Copy each line below that has "move".

-- THE DATA follows --

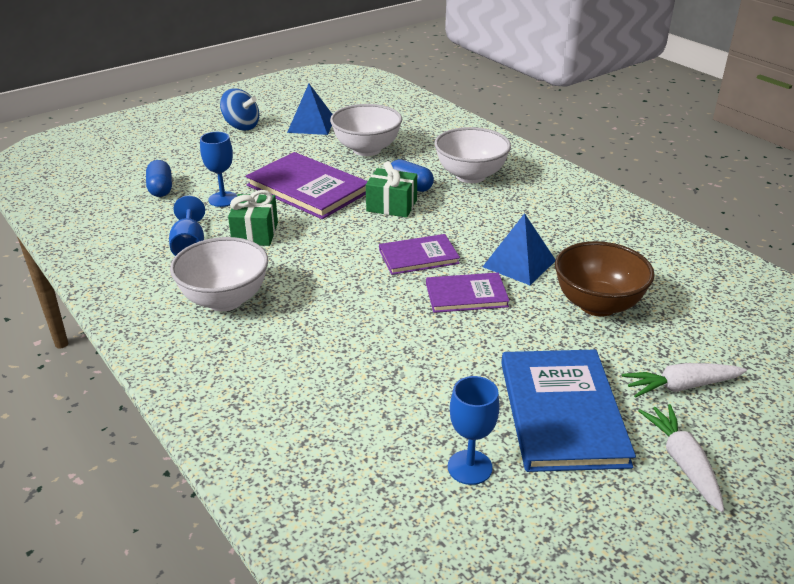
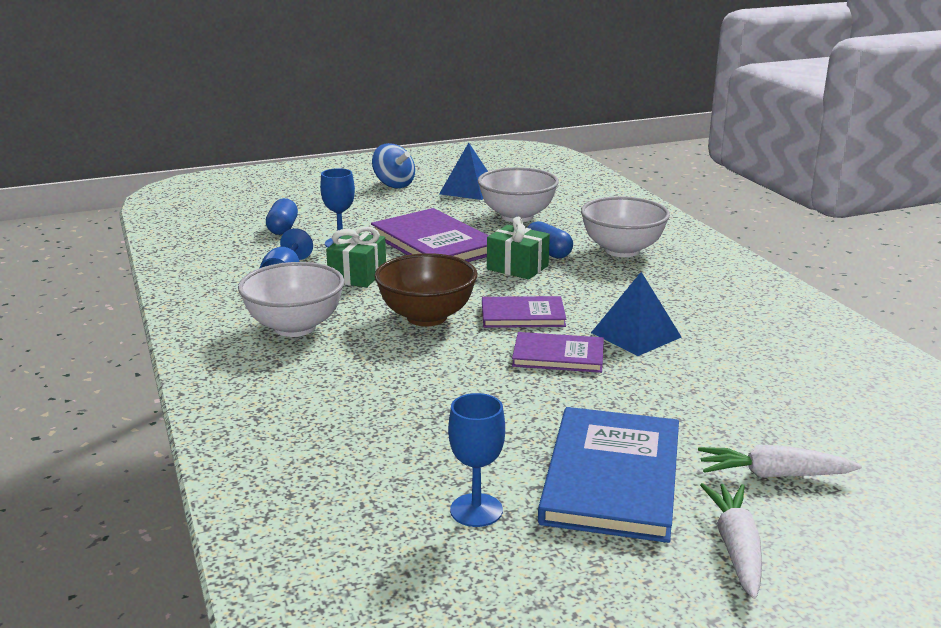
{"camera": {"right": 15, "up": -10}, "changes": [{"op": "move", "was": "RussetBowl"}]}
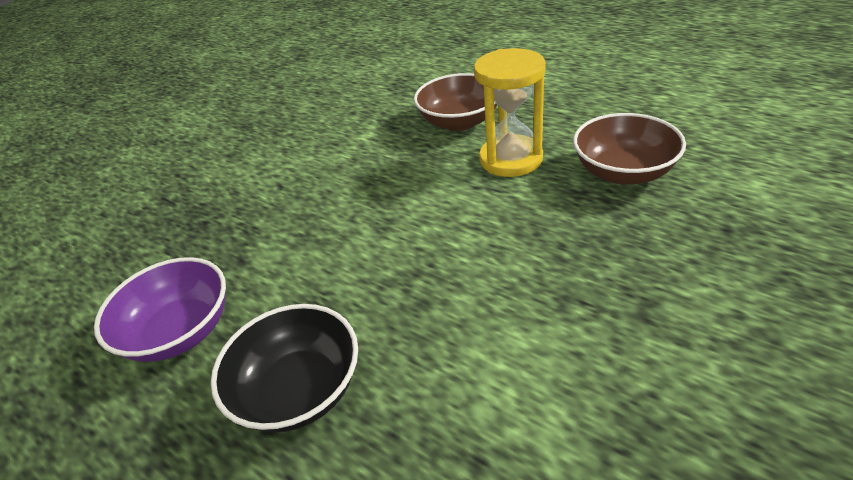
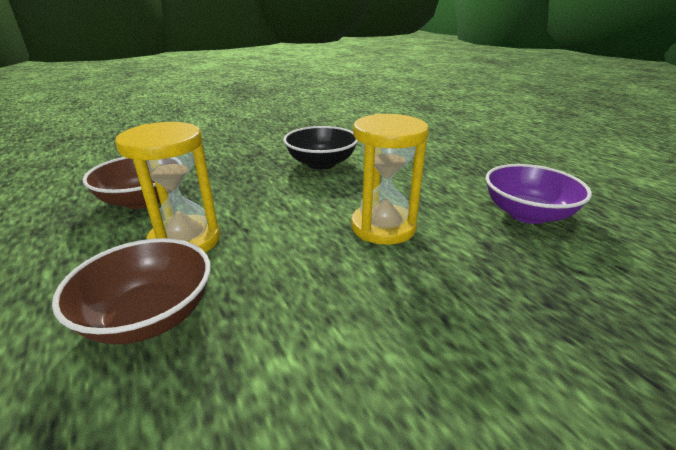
{"camera": {"right": -160, "up": -10}, "changes": [{"op": "move", "was": "BlackBowl"}, {"op": "insert", "now": "YellowSandTimer (2nd from left)"}]}
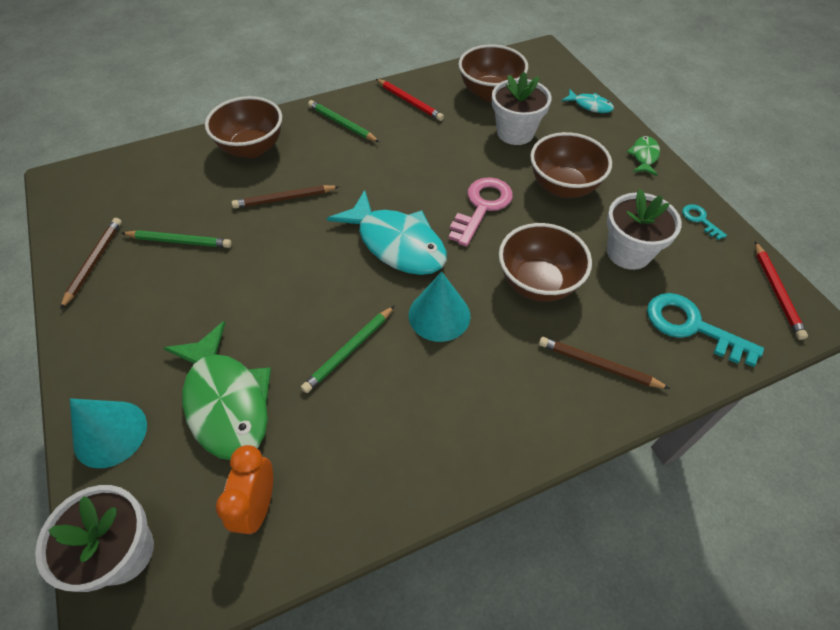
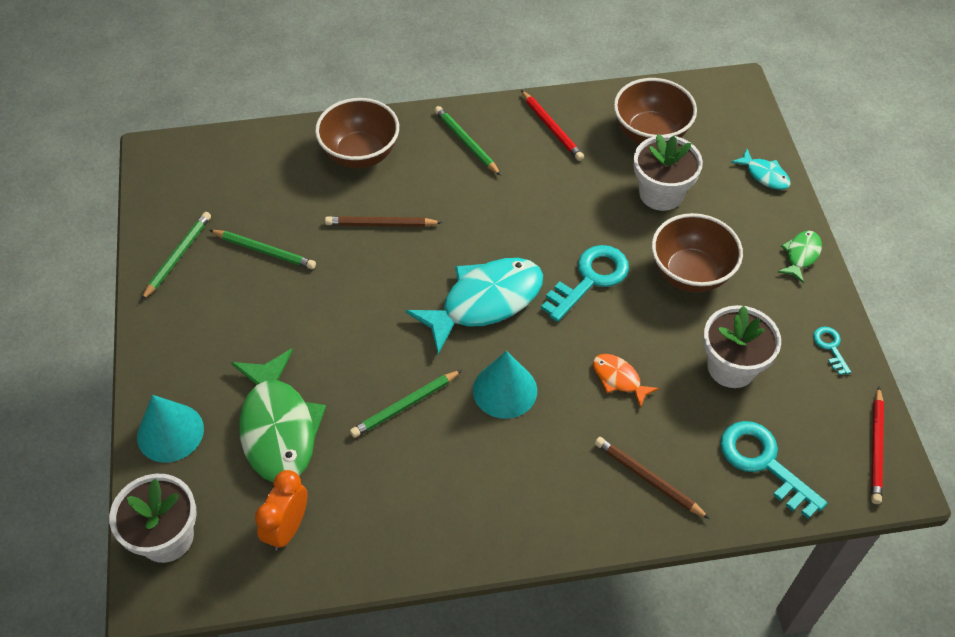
{"camera": {"right": 15, "up": 0}, "changes": [{"op": "recolor", "was": "RussetPencil (1st from left)", "now": "GreenPencil (1st from left)"}, {"op": "rotate", "was": "TealToyFish (1st from left)", "clockwise": -90}, {"op": "recolor", "was": "PinkLatchkey", "now": "TealLatchkey (1st from left)"}, {"op": "replace", "was": "RussetBowl (3rd from left)", "now": "OrangeToyFish"}]}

-- THE DATA concluded --

# [FINISHED TASK]
{"camera": {"right": 15, "up": -10}, "changes": [{"op": "move", "was": "RussetBowl"}]}
{"camera": {"right": -160, "up": -10}, "changes": [{"op": "move", "was": "BlackBowl"}, {"op": "insert", "now": "YellowSandTimer (2nd from left)"}]}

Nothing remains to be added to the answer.